# Record extracts:
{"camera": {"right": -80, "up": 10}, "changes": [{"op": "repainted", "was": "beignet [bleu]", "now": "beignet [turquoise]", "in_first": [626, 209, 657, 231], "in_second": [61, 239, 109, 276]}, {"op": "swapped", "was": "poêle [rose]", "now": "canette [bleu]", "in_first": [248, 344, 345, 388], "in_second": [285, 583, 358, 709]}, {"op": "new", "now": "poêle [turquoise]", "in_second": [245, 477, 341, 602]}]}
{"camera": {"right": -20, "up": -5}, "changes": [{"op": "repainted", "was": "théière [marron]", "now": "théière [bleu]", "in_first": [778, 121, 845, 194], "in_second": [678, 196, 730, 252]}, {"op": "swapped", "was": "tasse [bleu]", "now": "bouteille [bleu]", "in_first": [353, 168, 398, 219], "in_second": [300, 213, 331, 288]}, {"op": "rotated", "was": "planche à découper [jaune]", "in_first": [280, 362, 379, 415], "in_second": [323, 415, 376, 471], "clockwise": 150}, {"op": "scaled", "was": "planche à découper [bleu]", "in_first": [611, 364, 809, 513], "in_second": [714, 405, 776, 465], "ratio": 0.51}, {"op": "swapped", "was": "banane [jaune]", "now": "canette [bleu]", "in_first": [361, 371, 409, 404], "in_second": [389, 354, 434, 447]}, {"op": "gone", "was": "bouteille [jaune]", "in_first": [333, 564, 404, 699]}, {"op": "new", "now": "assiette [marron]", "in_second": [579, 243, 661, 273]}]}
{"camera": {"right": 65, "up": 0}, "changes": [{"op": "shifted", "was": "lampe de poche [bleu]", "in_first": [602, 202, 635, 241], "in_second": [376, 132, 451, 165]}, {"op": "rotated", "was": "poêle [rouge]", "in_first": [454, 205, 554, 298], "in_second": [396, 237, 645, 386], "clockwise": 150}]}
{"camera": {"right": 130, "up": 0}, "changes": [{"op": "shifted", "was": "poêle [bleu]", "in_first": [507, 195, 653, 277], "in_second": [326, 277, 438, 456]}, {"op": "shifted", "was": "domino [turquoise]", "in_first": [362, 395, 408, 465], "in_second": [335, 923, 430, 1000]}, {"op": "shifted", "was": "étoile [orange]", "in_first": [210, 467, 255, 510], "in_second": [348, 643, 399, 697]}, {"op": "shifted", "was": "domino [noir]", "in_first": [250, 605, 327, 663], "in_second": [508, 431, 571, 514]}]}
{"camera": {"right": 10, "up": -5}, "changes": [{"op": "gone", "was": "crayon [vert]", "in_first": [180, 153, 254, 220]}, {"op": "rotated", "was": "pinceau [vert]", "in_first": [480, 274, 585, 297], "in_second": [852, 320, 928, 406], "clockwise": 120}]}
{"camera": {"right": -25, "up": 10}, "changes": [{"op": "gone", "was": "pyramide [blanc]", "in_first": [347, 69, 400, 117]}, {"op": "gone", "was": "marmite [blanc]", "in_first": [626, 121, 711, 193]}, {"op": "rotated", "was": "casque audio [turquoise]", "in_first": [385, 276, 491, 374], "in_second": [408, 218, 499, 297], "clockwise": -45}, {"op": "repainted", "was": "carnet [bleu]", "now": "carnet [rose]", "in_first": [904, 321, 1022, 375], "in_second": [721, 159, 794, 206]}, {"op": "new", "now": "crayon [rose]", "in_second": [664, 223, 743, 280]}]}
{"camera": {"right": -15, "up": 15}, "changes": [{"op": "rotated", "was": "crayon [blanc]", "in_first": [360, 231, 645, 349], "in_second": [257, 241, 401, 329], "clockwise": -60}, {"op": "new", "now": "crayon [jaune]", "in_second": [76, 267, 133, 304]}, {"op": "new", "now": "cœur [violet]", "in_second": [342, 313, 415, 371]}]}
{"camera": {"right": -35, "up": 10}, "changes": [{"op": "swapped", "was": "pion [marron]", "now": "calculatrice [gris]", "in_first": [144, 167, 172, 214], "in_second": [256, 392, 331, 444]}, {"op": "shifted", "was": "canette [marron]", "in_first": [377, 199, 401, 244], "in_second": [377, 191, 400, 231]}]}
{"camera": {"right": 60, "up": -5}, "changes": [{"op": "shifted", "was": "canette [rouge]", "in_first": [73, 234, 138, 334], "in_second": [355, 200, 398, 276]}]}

# Task goal:
Transcribe every entry exactly.

# Task response:
{"camera": {"right": -80, "up": 10}, "changes": [{"op": "repainted", "was": "beignet [bleu]", "now": "beignet [turquoise]", "in_first": [626, 209, 657, 231], "in_second": [61, 239, 109, 276]}, {"op": "swapped", "was": "poêle [rose]", "now": "canette [bleu]", "in_first": [248, 344, 345, 388], "in_second": [285, 583, 358, 709]}, {"op": "new", "now": "poêle [turquoise]", "in_second": [245, 477, 341, 602]}]}
{"camera": {"right": -20, "up": -5}, "changes": [{"op": "repainted", "was": "théière [marron]", "now": "théière [bleu]", "in_first": [778, 121, 845, 194], "in_second": [678, 196, 730, 252]}, {"op": "swapped", "was": "tasse [bleu]", "now": "bouteille [bleu]", "in_first": [353, 168, 398, 219], "in_second": [300, 213, 331, 288]}, {"op": "rotated", "was": "planche à découper [jaune]", "in_first": [280, 362, 379, 415], "in_second": [323, 415, 376, 471], "clockwise": 150}, {"op": "scaled", "was": "planche à découper [bleu]", "in_first": [611, 364, 809, 513], "in_second": [714, 405, 776, 465], "ratio": 0.51}, {"op": "swapped", "was": "banane [jaune]", "now": "canette [bleu]", "in_first": [361, 371, 409, 404], "in_second": [389, 354, 434, 447]}, {"op": "gone", "was": "bouteille [jaune]", "in_first": [333, 564, 404, 699]}, {"op": "new", "now": "assiette [marron]", "in_second": [579, 243, 661, 273]}]}
{"camera": {"right": 65, "up": 0}, "changes": [{"op": "shifted", "was": "lampe de poche [bleu]", "in_first": [602, 202, 635, 241], "in_second": [376, 132, 451, 165]}, {"op": "rotated", "was": "poêle [rouge]", "in_first": [454, 205, 554, 298], "in_second": [396, 237, 645, 386], "clockwise": 150}]}
{"camera": {"right": 130, "up": 0}, "changes": [{"op": "shifted", "was": "poêle [bleu]", "in_first": [507, 195, 653, 277], "in_second": [326, 277, 438, 456]}, {"op": "shifted", "was": "domino [turquoise]", "in_first": [362, 395, 408, 465], "in_second": [335, 923, 430, 1000]}, {"op": "shifted", "was": "étoile [orange]", "in_first": [210, 467, 255, 510], "in_second": [348, 643, 399, 697]}, {"op": "shifted", "was": "domino [noir]", "in_first": [250, 605, 327, 663], "in_second": [508, 431, 571, 514]}]}
{"camera": {"right": 10, "up": -5}, "changes": [{"op": "gone", "was": "crayon [vert]", "in_first": [180, 153, 254, 220]}, {"op": "rotated", "was": "pinceau [vert]", "in_first": [480, 274, 585, 297], "in_second": [852, 320, 928, 406], "clockwise": 120}]}
{"camera": {"right": -25, "up": 10}, "changes": [{"op": "gone", "was": "pyramide [blanc]", "in_first": [347, 69, 400, 117]}, {"op": "gone", "was": "marmite [blanc]", "in_first": [626, 121, 711, 193]}, {"op": "rotated", "was": "casque audio [turquoise]", "in_first": [385, 276, 491, 374], "in_second": [408, 218, 499, 297], "clockwise": -45}, {"op": "repainted", "was": "carnet [bleu]", "now": "carnet [rose]", "in_first": [904, 321, 1022, 375], "in_second": [721, 159, 794, 206]}, {"op": "new", "now": "crayon [rose]", "in_second": [664, 223, 743, 280]}]}
{"camera": {"right": -15, "up": 15}, "changes": [{"op": "rotated", "was": "crayon [blanc]", "in_first": [360, 231, 645, 349], "in_second": [257, 241, 401, 329], "clockwise": -60}, {"op": "new", "now": "crayon [jaune]", "in_second": [76, 267, 133, 304]}, {"op": "new", "now": "cœur [violet]", "in_second": [342, 313, 415, 371]}]}
{"camera": {"right": -35, "up": 10}, "changes": [{"op": "swapped", "was": "pion [marron]", "now": "calculatrice [gris]", "in_first": [144, 167, 172, 214], "in_second": [256, 392, 331, 444]}, {"op": "shifted", "was": "canette [marron]", "in_first": [377, 199, 401, 244], "in_second": [377, 191, 400, 231]}]}
{"camera": {"right": 60, "up": -5}, "changes": [{"op": "shifted", "was": "canette [rouge]", "in_first": [73, 234, 138, 334], "in_second": [355, 200, 398, 276]}]}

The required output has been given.